■ What the task asks: All of the lines below need to be copied exactly, apart from the pictures.

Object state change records
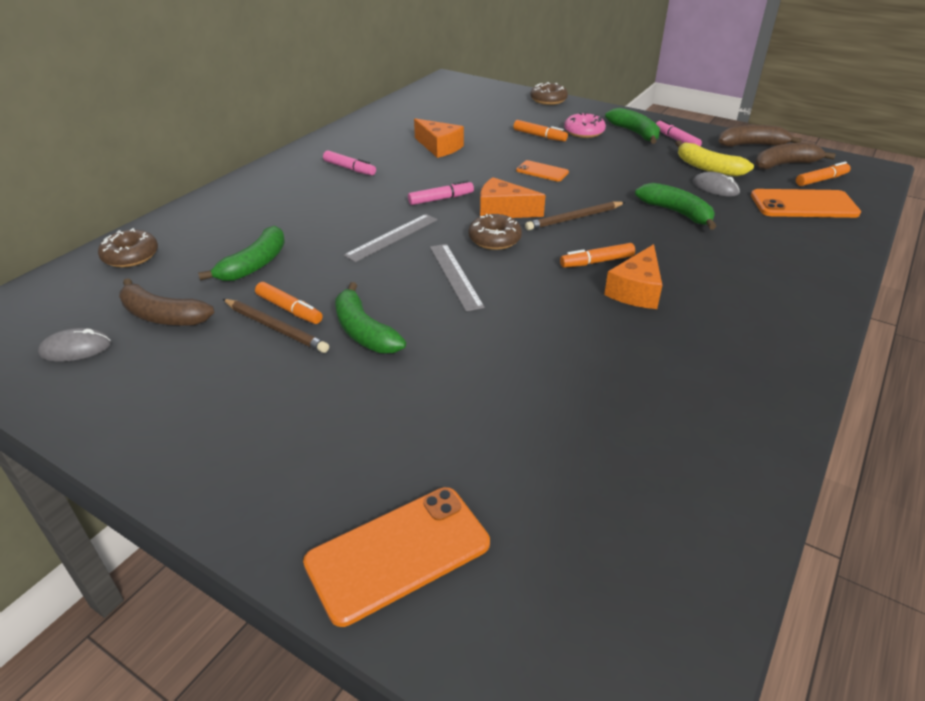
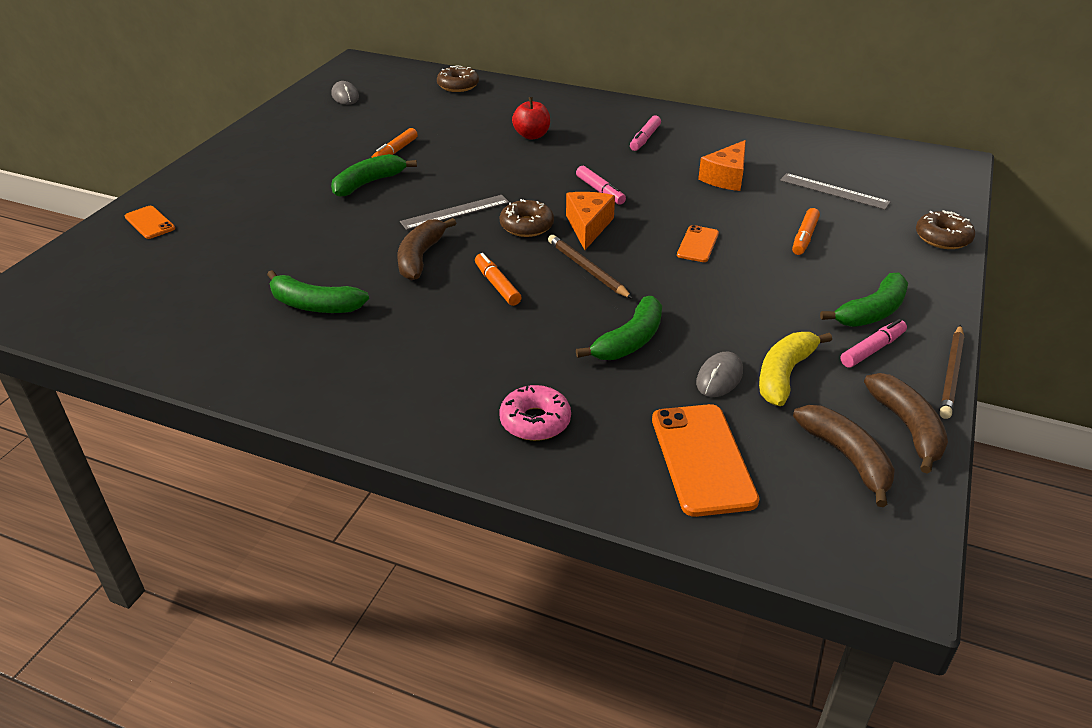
camera: 80 degrees right, 0 degrees up
(163, 316) = (383, 112): brown banana -> brown banana (420, 257)
(255, 264) = (455, 129): green banana -> green banana (314, 305)
(275, 328) = (371, 151): brown pencil -> brown pencil (951, 374)
(305, 221) = (532, 135): none -> red apple
(392, 237) = (515, 176): grey ruler -> grey ruler (834, 191)
(398, 553) = (150, 223): orange phone -> orange phone, size x0.56
(584, 132) = (843, 270): pink donut -> pink donut (535, 421)
(636, 290) = (446, 309): orange cheese -> none
(821, 180) = (805, 492): orange marker -> none

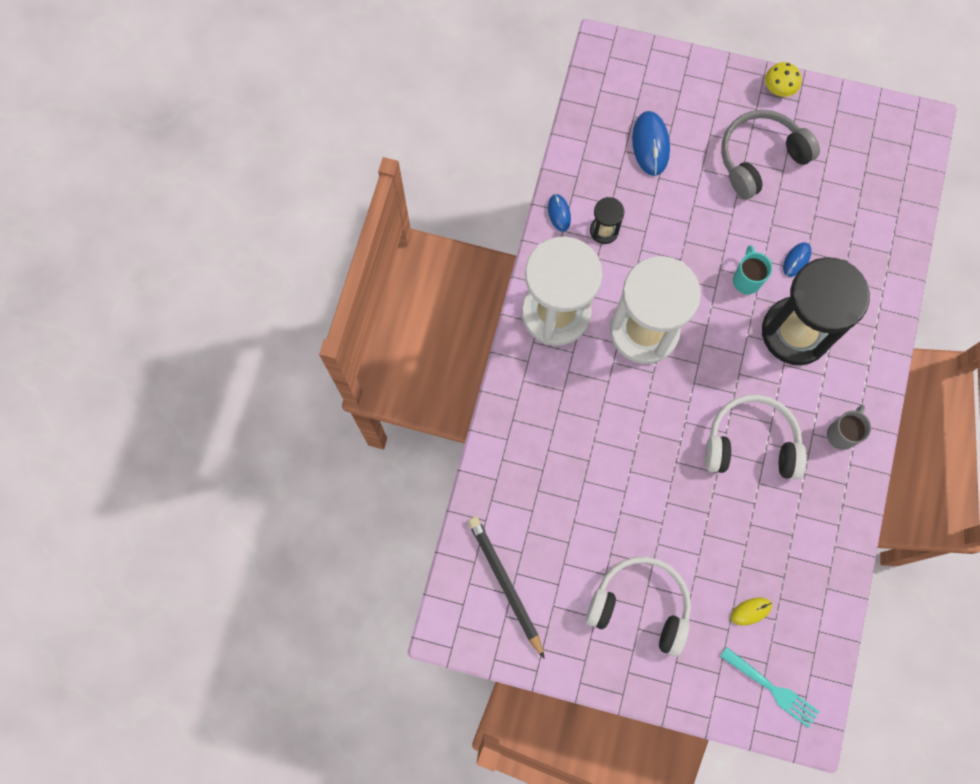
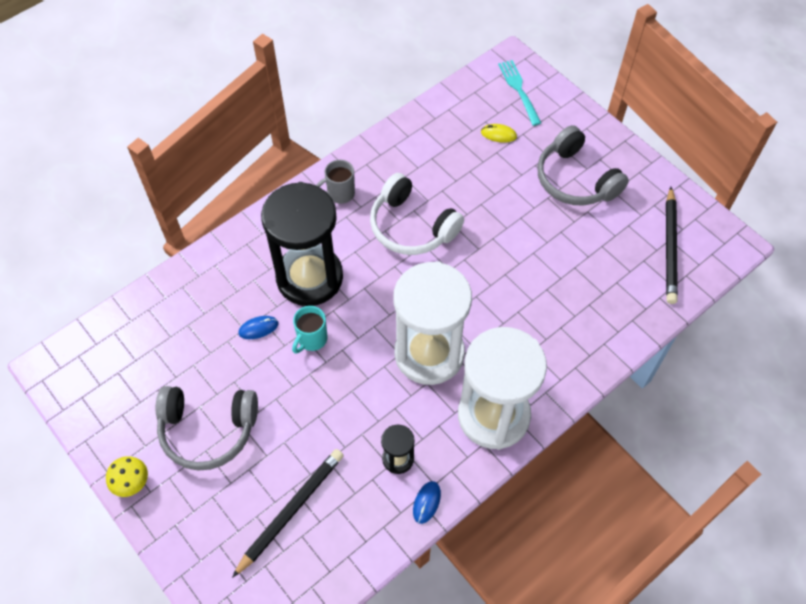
camera: 145 degrees left, 15 degrees down
(640, 605) = (575, 180): white headphones -> grey headphones
(650, 144) = (291, 511): blue mouse -> black pencil

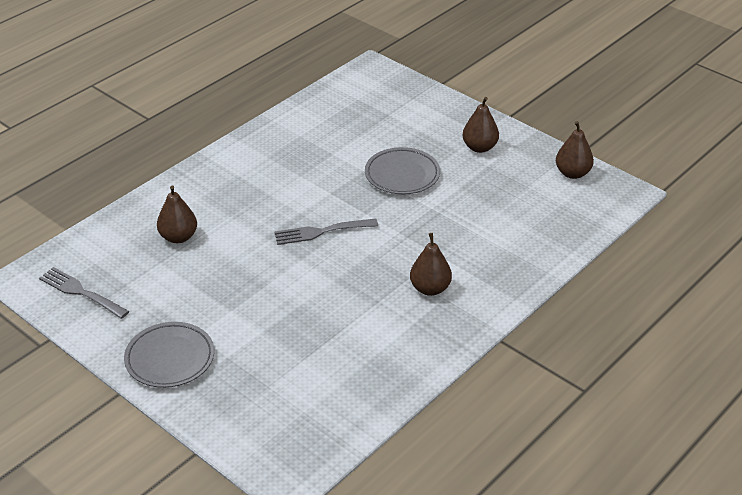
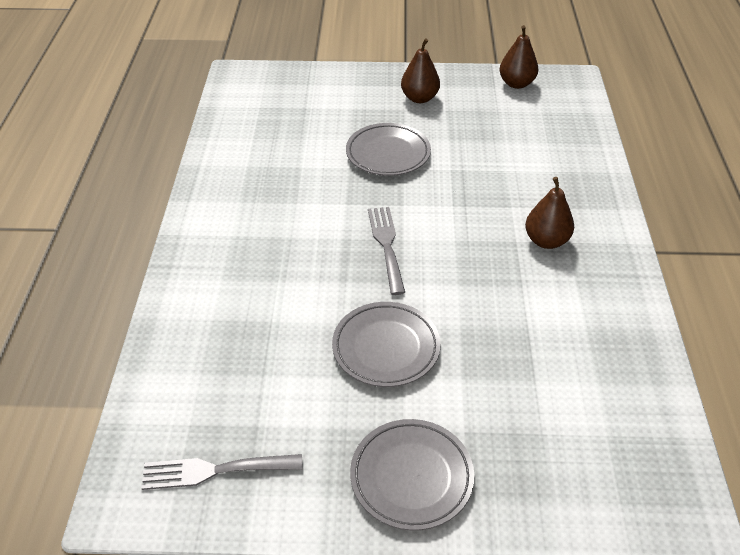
camera: 40 degrees left, 5 degrees up
(178, 237) = (251, 335): brown pear -> none
(242, 288) = (386, 348): none -> grey plate
(321, 232) = (386, 245): grey fork -> grey fork turned 135 degrees clockwise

■ Answer area:
camera: 80 degrees right, 0 degrees up
(163, 316) = (383, 112): brown banana -> brown banana (420, 257)
(255, 264) = (455, 129): green banana -> green banana (314, 305)
(275, 328) = (371, 151): brown pencil -> brown pencil (951, 374)
(305, 221) = (532, 135): none -> red apple
(392, 237) = (515, 176): grey ruler -> grey ruler (834, 191)
(398, 553) = (150, 223): orange phone -> orange phone, size x0.56
(584, 132) = (843, 270): pink donut -> pink donut (535, 421)
(636, 290) = (446, 309): orange cheese -> none
(821, 180) = (805, 492): orange marker -> none

camera: 145 degrees left, 15 degrees down
(640, 605) = (575, 180): white headphones -> grey headphones
(650, 144) = (291, 511): blue mouse -> black pencil

camera: 40 degrees left, 5 degrees up
(178, 237) = (251, 335): brown pear -> none
(242, 288) = (386, 348): none -> grey plate
(321, 232) = (386, 245): grey fork -> grey fork turned 135 degrees clockwise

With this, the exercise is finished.